* _Your assignment_:
Transcribe the data below verbatim from the line with "P3 pin 2: -5V -> GND" to the line with "U4 pin G1: none -> GND". Include both of those lines.

* _Input for this task_:
= Beginning of Section =

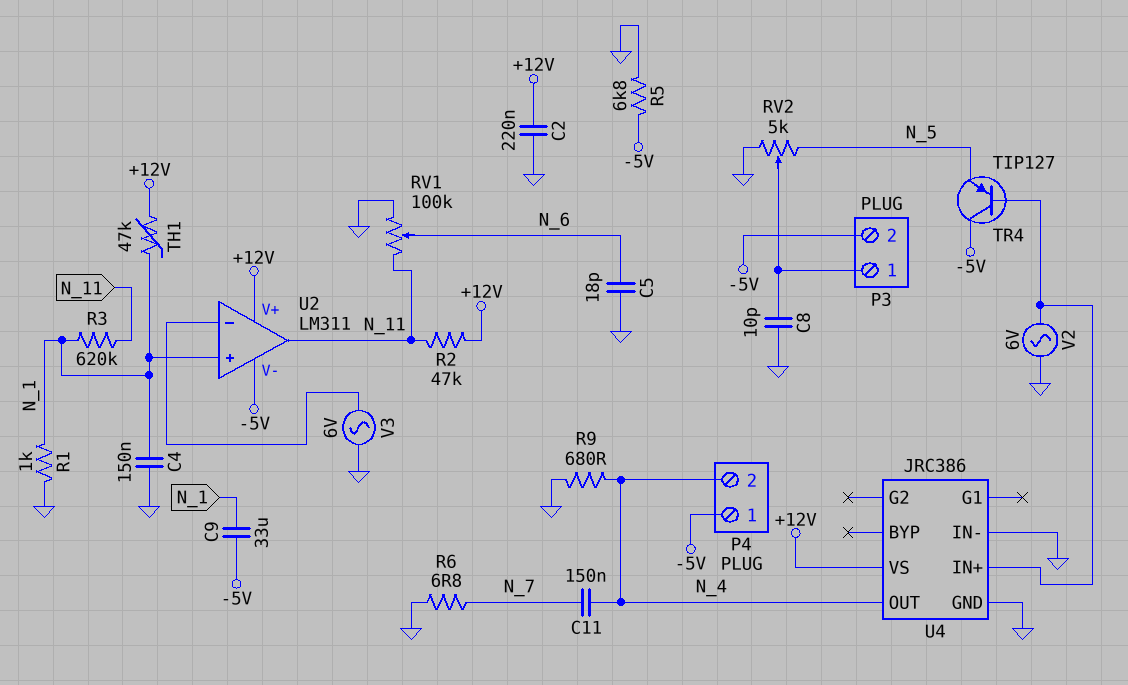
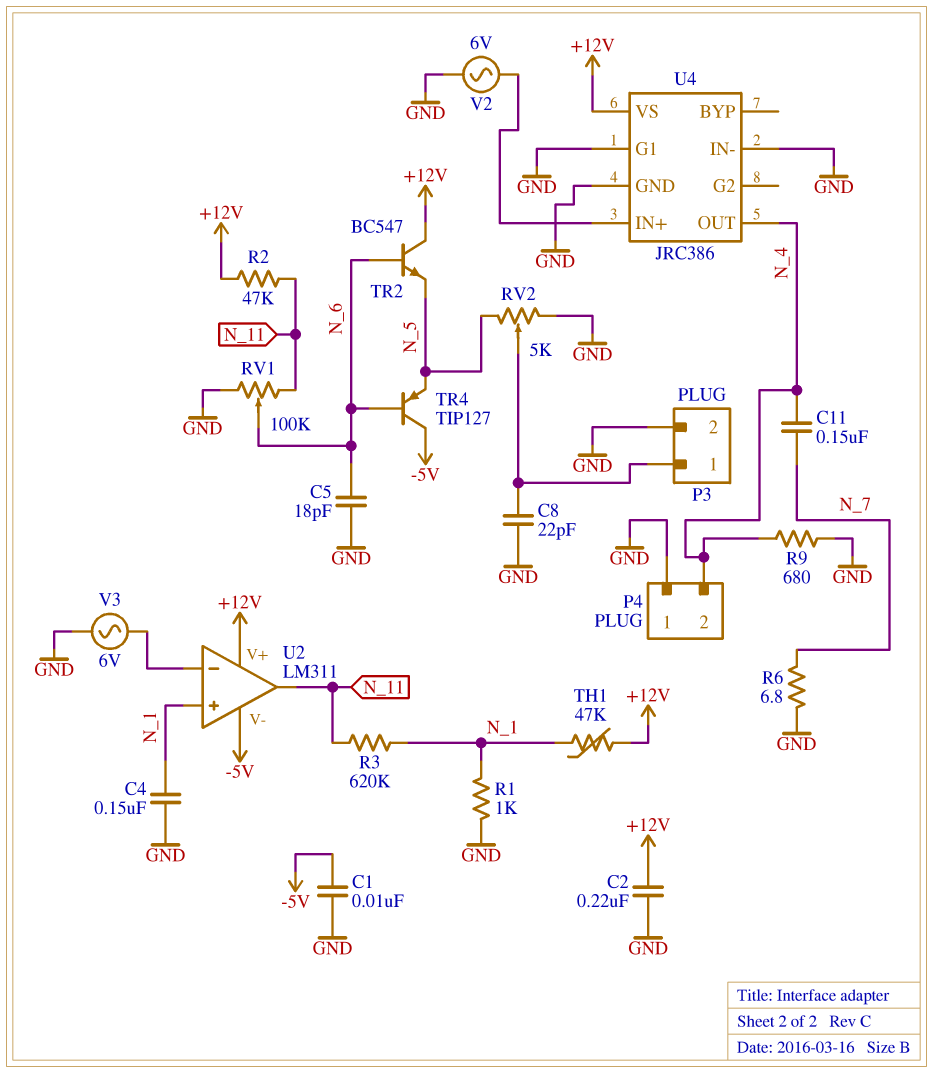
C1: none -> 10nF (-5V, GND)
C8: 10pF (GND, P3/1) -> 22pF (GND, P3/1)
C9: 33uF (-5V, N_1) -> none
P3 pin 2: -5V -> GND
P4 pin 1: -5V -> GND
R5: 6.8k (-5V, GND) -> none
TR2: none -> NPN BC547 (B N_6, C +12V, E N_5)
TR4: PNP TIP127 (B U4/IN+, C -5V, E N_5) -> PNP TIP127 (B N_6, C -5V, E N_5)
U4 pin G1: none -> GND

= End of Section =
= Beginning of Section =

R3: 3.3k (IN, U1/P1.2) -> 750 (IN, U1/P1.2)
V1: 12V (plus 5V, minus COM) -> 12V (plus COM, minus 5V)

= End of Section =

* _Answer section_:
P3 pin 2: -5V -> GND
P4 pin 1: -5V -> GND
R5: 6.8k (-5V, GND) -> none
TR2: none -> NPN BC547 (B N_6, C +12V, E N_5)
TR4: PNP TIP127 (B U4/IN+, C -5V, E N_5) -> PNP TIP127 (B N_6, C -5V, E N_5)
U4 pin G1: none -> GND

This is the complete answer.